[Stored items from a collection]
● ● ● ●
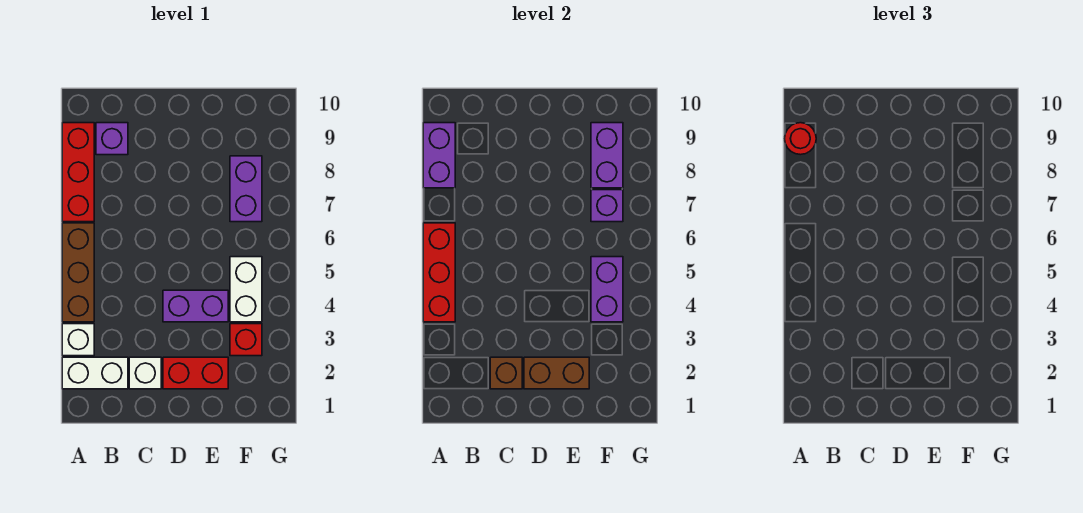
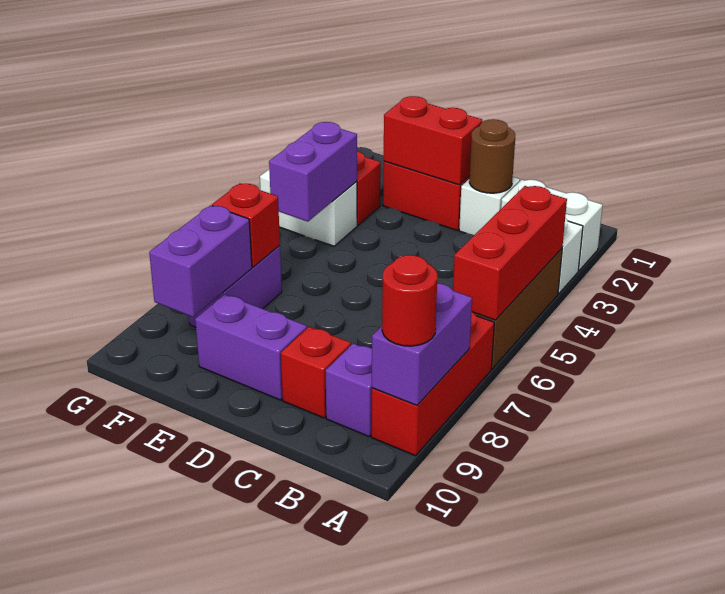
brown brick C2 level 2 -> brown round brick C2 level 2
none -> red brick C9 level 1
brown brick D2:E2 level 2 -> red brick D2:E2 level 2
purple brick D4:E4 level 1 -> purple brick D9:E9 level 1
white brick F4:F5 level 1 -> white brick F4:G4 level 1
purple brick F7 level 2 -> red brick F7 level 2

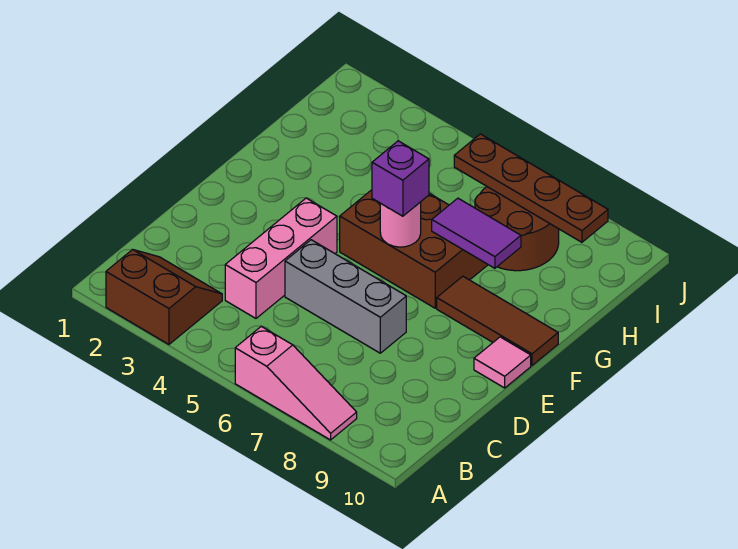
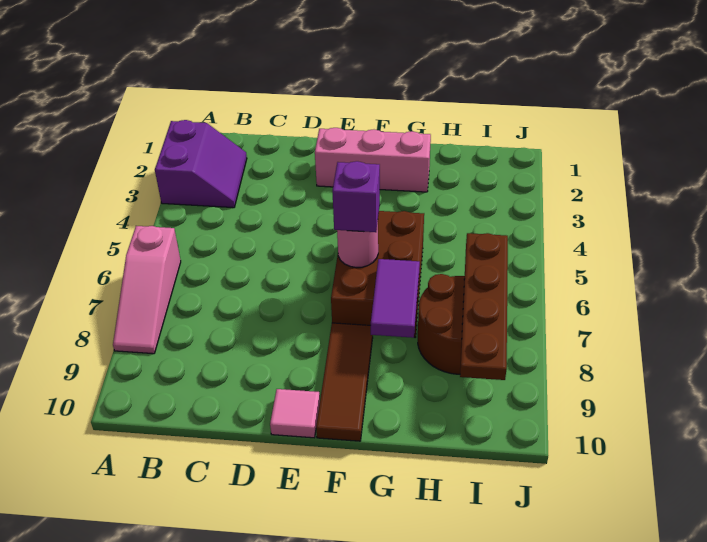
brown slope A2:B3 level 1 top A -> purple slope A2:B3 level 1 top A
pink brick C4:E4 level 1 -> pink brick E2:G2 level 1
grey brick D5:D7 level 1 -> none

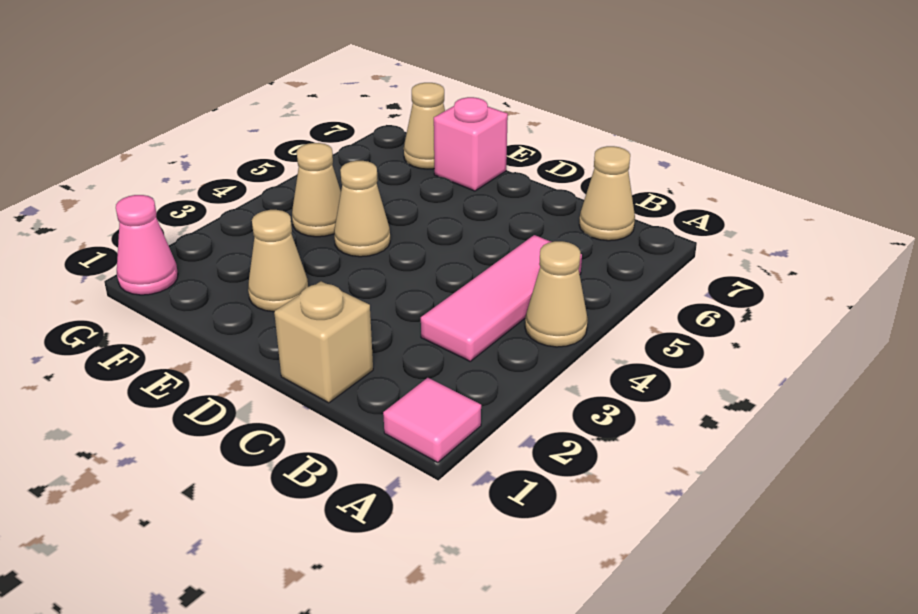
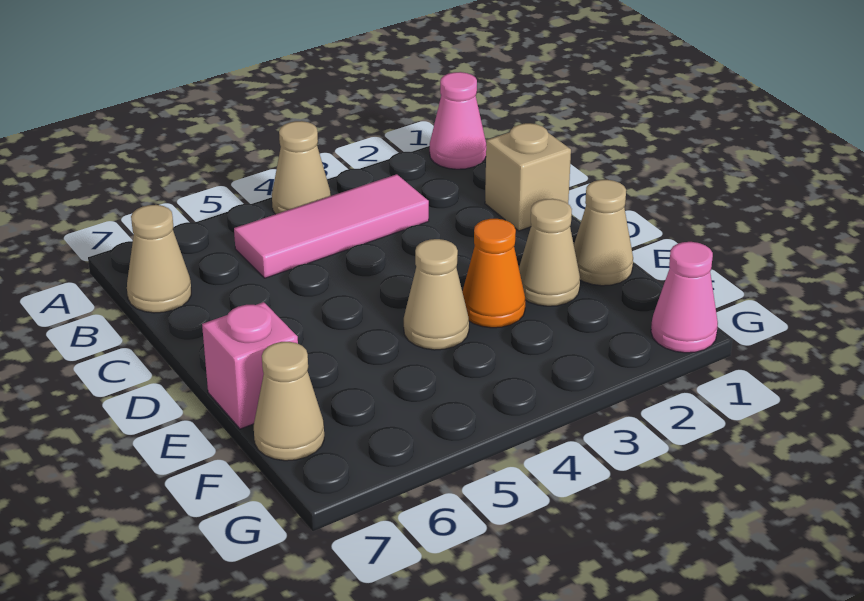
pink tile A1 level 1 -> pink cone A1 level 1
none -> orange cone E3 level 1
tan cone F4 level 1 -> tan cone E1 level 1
● ● ● ●
* What is expected
Return the preceding entries exactly, each word as given, but leave out any picture.

* Answer for this exercise
brown brick C2 level 2 -> brown round brick C2 level 2
none -> red brick C9 level 1
brown brick D2:E2 level 2 -> red brick D2:E2 level 2
purple brick D4:E4 level 1 -> purple brick D9:E9 level 1
white brick F4:F5 level 1 -> white brick F4:G4 level 1
purple brick F7 level 2 -> red brick F7 level 2

brown slope A2:B3 level 1 top A -> purple slope A2:B3 level 1 top A
pink brick C4:E4 level 1 -> pink brick E2:G2 level 1
grey brick D5:D7 level 1 -> none

pink tile A1 level 1 -> pink cone A1 level 1
none -> orange cone E3 level 1
tan cone F4 level 1 -> tan cone E1 level 1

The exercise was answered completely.